What you should do:
Please give the entries again in full and exactly, without any picture.

Shape position updates
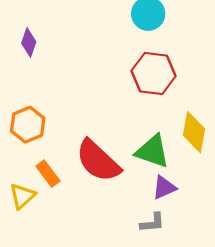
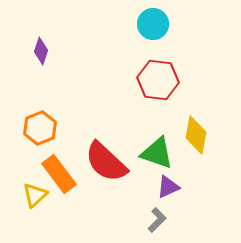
orange rectangle: (48, 174) -> (59, 174), size x1.5
gray L-shape: (152, 223) -> (157, 220), turned -40

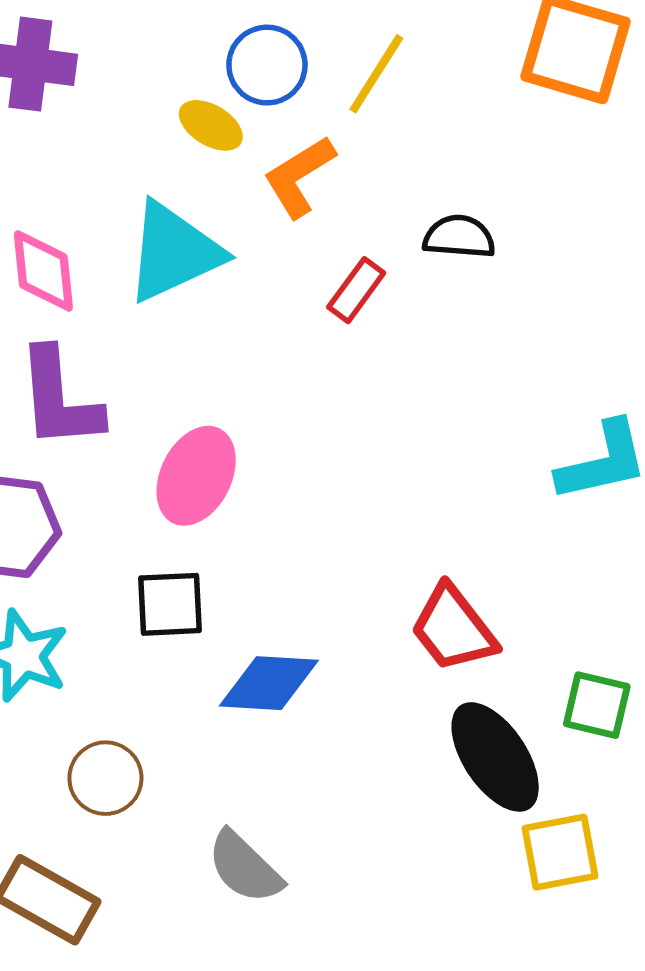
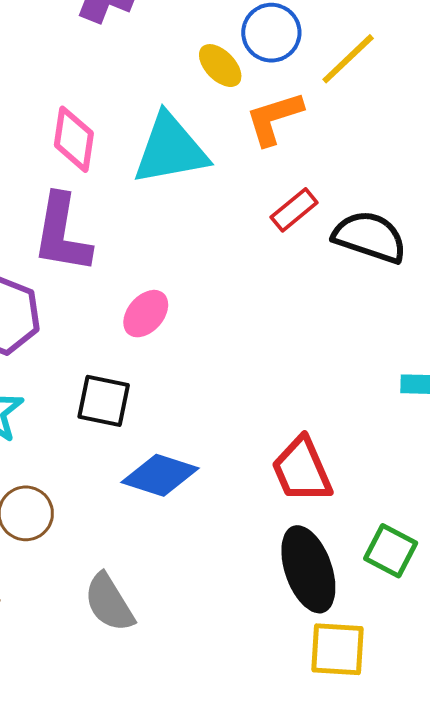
black semicircle: (459, 237) -> (370, 237), moved, size x1.4
pink ellipse: (196, 476) -> (146, 314), size x0.7

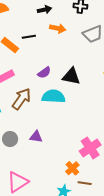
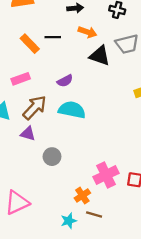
black triangle: (71, 76) -> (100, 56), moved
purple triangle: (36, 137) -> (28, 134), moved
gray circle: (10, 139) -> (52, 157), moved

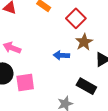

Task output:
orange rectangle: (48, 174) -> (59, 174), size x1.5
gray L-shape: (152, 223) -> (157, 220), turned -40

black semicircle: (459, 237) -> (370, 237), moved, size x1.4
pink ellipse: (196, 476) -> (146, 314), size x0.7

black triangle: (71, 76) -> (100, 56), moved
purple triangle: (36, 137) -> (28, 134), moved
gray circle: (10, 139) -> (52, 157), moved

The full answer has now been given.